[Opening Exercise material section]

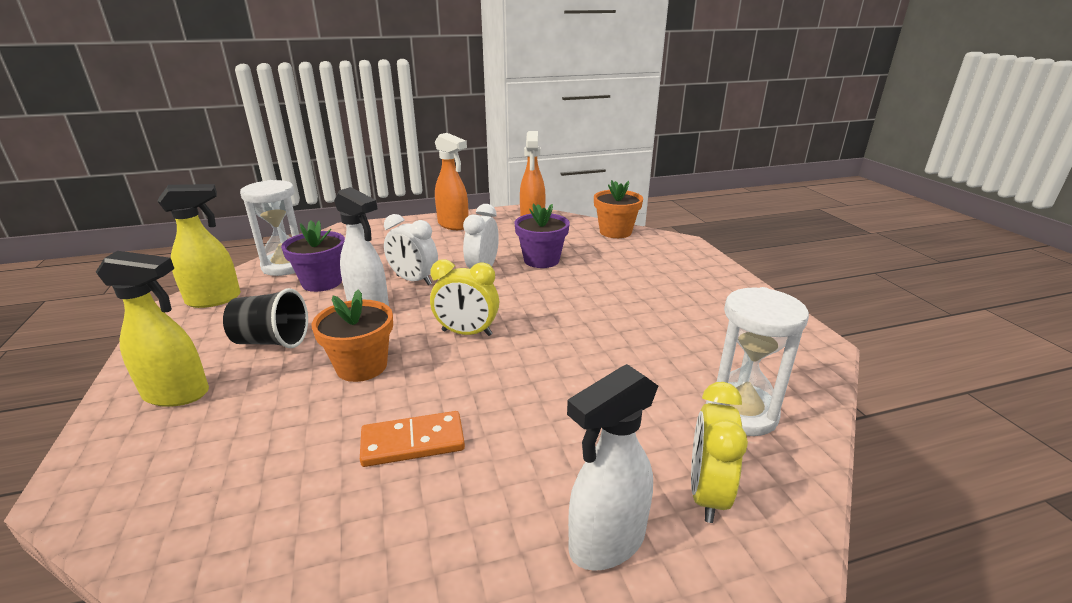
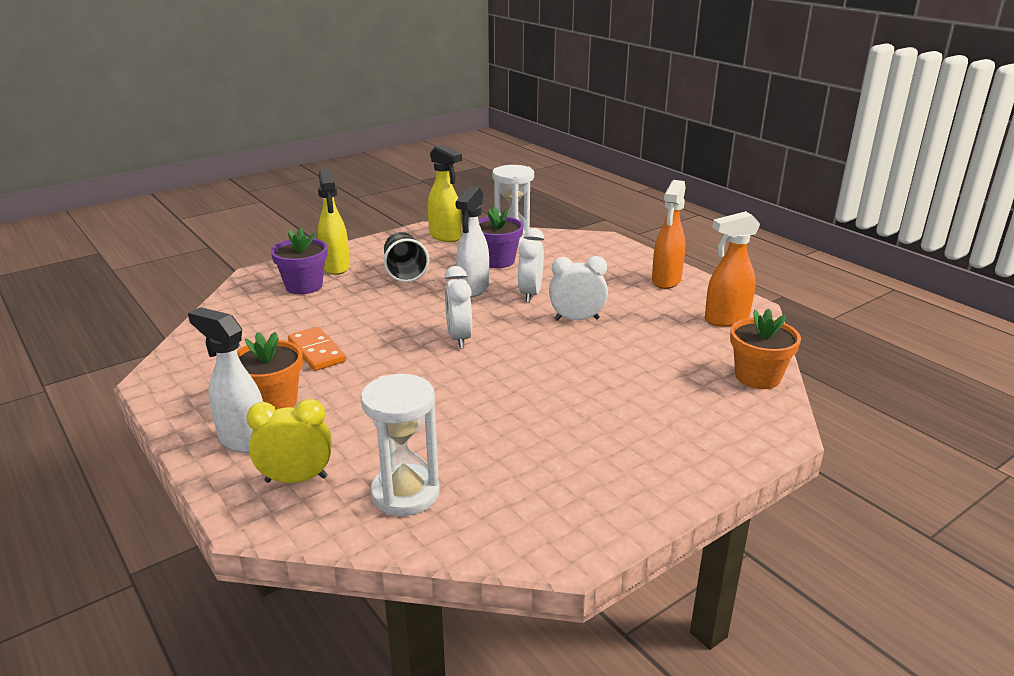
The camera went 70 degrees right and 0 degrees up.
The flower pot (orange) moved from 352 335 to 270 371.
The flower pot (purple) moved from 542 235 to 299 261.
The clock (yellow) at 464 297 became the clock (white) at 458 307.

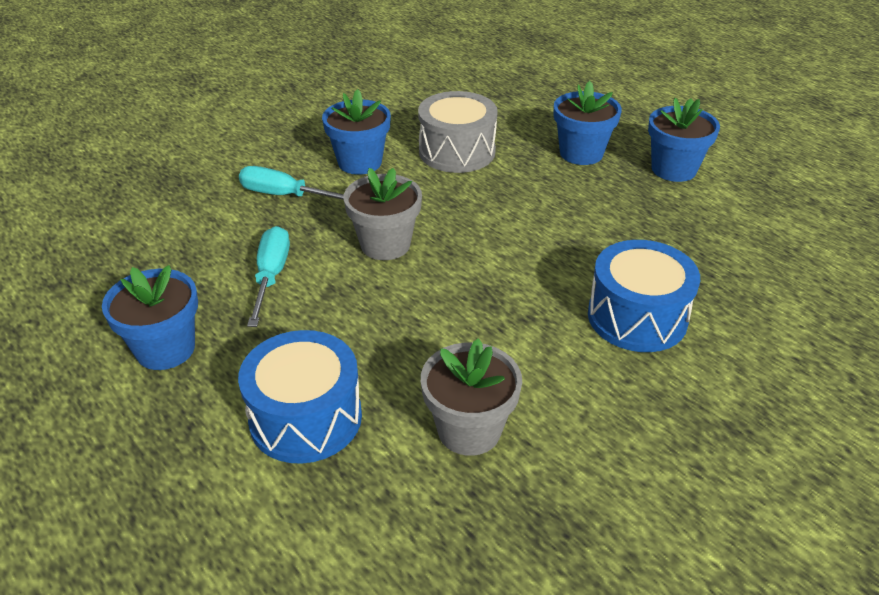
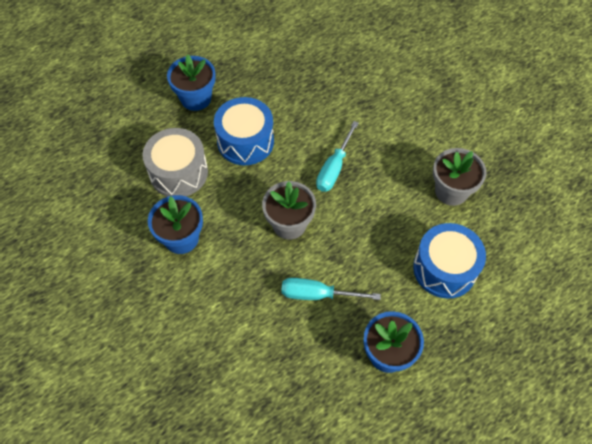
The camera went 85 degrees left and 20 degrees up.
The drum (blue) moved from 644 296 to 244 131.
The screwdriver (turquoise) moved from 291 183 to 337 156.
The flower pot (blue) at 684 140 disappeared.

[Closing Exercise material section]

(What needs to be done) All that is needed is an exact copy of the entries above, minus the pictures.

(Written solution)
The camera went 70 degrees right and 0 degrees up.
The flower pot (orange) moved from 352 335 to 270 371.
The flower pot (purple) moved from 542 235 to 299 261.
The clock (yellow) at 464 297 became the clock (white) at 458 307.

The camera went 85 degrees left and 20 degrees up.
The drum (blue) moved from 644 296 to 244 131.
The screwdriver (turquoise) moved from 291 183 to 337 156.
The flower pot (blue) at 684 140 disappeared.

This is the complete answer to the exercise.